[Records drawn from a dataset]
####

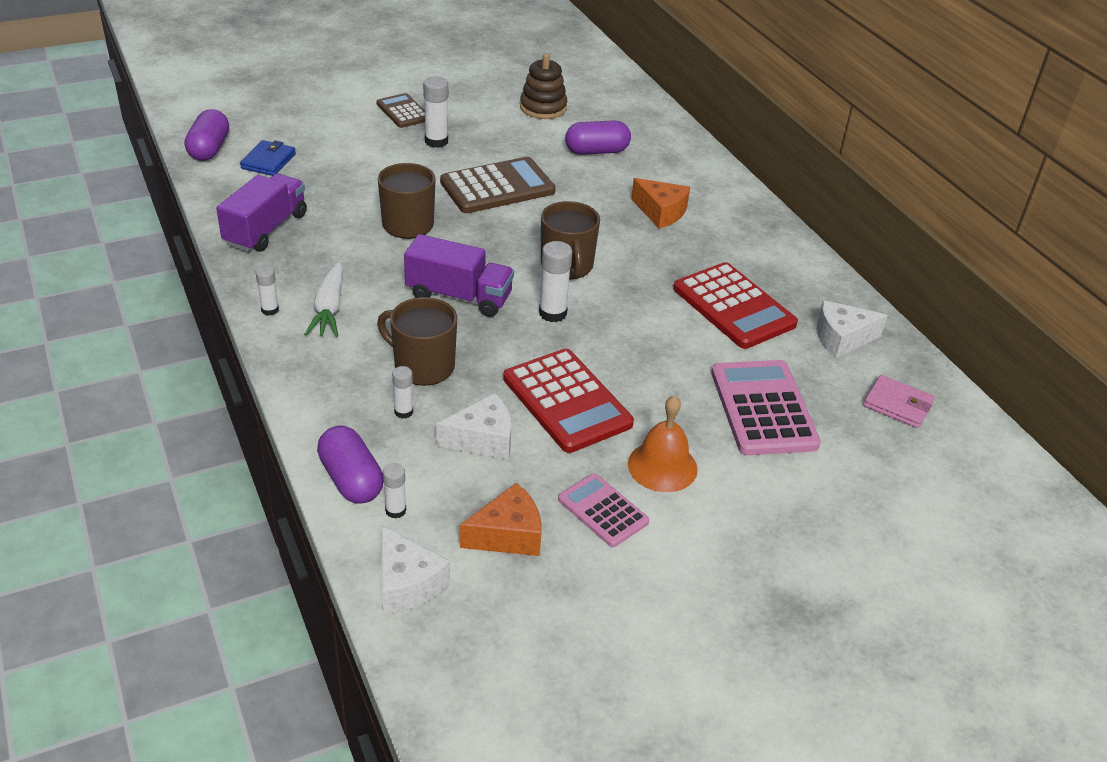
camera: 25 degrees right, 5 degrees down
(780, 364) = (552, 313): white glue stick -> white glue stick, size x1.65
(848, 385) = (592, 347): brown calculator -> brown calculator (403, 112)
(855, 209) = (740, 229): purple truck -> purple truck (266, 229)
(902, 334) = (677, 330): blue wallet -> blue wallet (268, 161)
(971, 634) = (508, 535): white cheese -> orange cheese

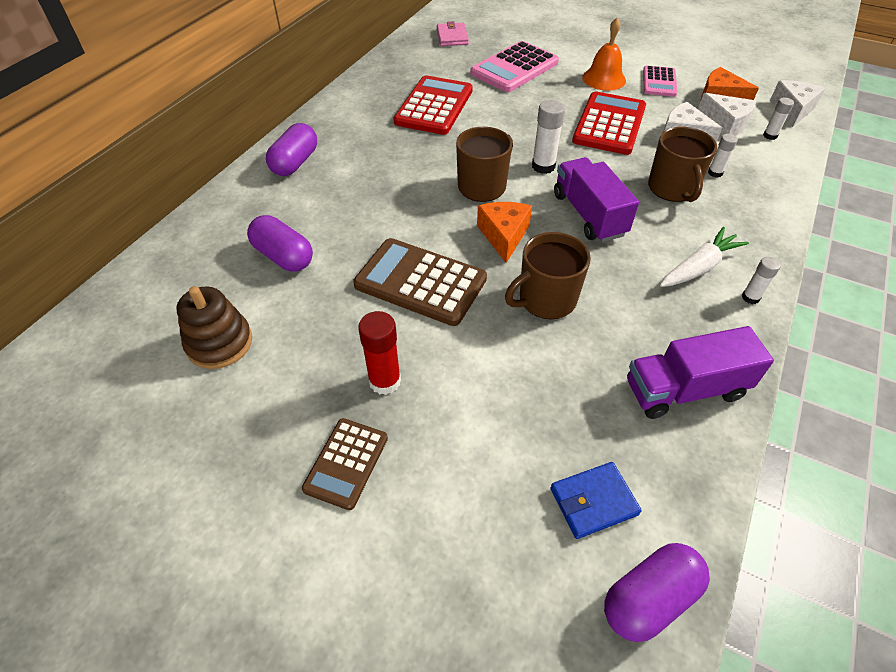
camera: 125 degrees left, 10 degrees up
(351, 479) = (783, 160): purple capsule -> purple capsule (295, 163)
(436, 141) = (385, 381): white glue stick -> red glue stick
(660, 212) = (352, 177): orange cheese -> orange cheese (504, 236)
(841, 338) = (415, 65): white cheese -> white cheese (725, 124)

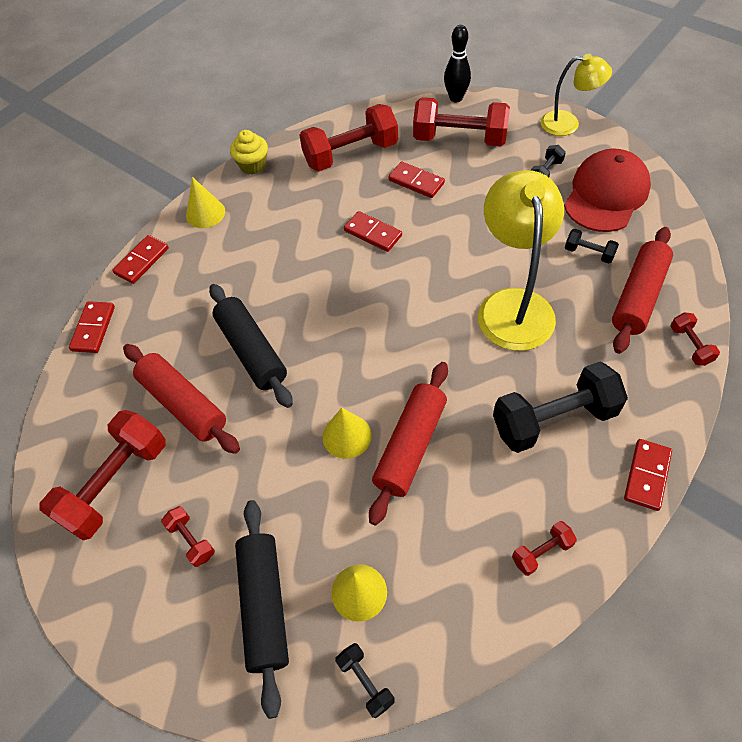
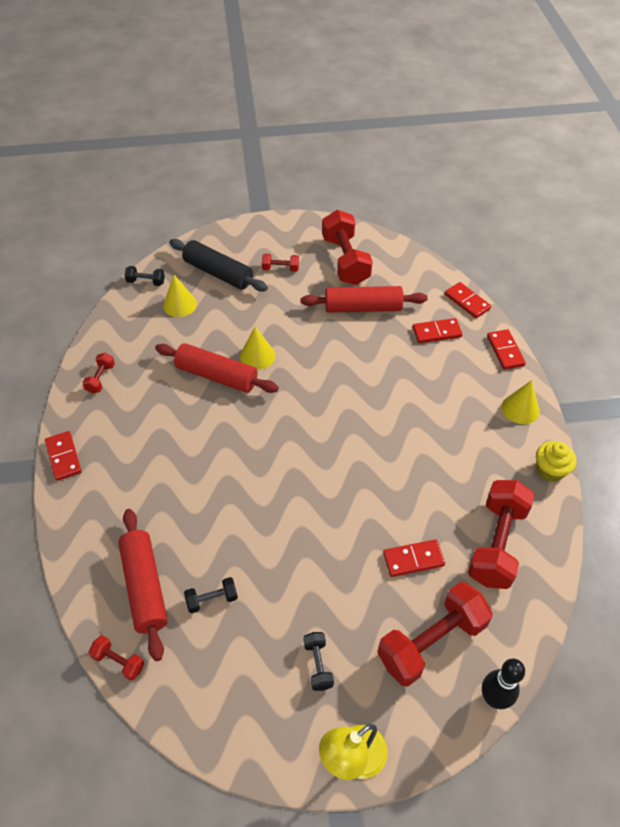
camera: 130 degrees right, 5 degrees down
(251, 351) = (364, 355): black rolling pin -> none
(373, 233) = (390, 485): red domino -> red domino (436, 332)
(410, 446) = (217, 375): red rolling pin -> red rolling pin turned 45 degrees counterclockwise
(513, 305) = (233, 507): yellow lamp -> none
(554, 419) = (144, 449): black dumbbell -> none
(606, 194) = (243, 682): red cap -> none
(690, 345) = (81, 572): red dumbbell -> red dumbbell (119, 661)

####

* **Assignment**: Could the data above be returned in full, exactly, with every image left out?

* **Task output**:
camera: 25 degrees right, 5 degrees down
(780, 364) = (552, 313): white glue stick -> white glue stick, size x1.65
(848, 385) = (592, 347): brown calculator -> brown calculator (403, 112)
(855, 209) = (740, 229): purple truck -> purple truck (266, 229)
(902, 334) = (677, 330): blue wallet -> blue wallet (268, 161)
(971, 634) = (508, 535): white cheese -> orange cheese

camera: 125 degrees left, 10 degrees up
(351, 479) = (783, 160): purple capsule -> purple capsule (295, 163)
(436, 141) = (385, 381): white glue stick -> red glue stick
(660, 212) = (352, 177): orange cheese -> orange cheese (504, 236)
(841, 338) = (415, 65): white cheese -> white cheese (725, 124)

camera: 130 degrees right, 5 degrees down
(251, 351) = (364, 355): black rolling pin -> none
(373, 233) = (390, 485): red domino -> red domino (436, 332)
(410, 446) = (217, 375): red rolling pin -> red rolling pin turned 45 degrees counterclockwise
(513, 305) = (233, 507): yellow lamp -> none
(554, 419) = (144, 449): black dumbbell -> none
(606, 194) = (243, 682): red cap -> none
(690, 345) = (81, 572): red dumbbell -> red dumbbell (119, 661)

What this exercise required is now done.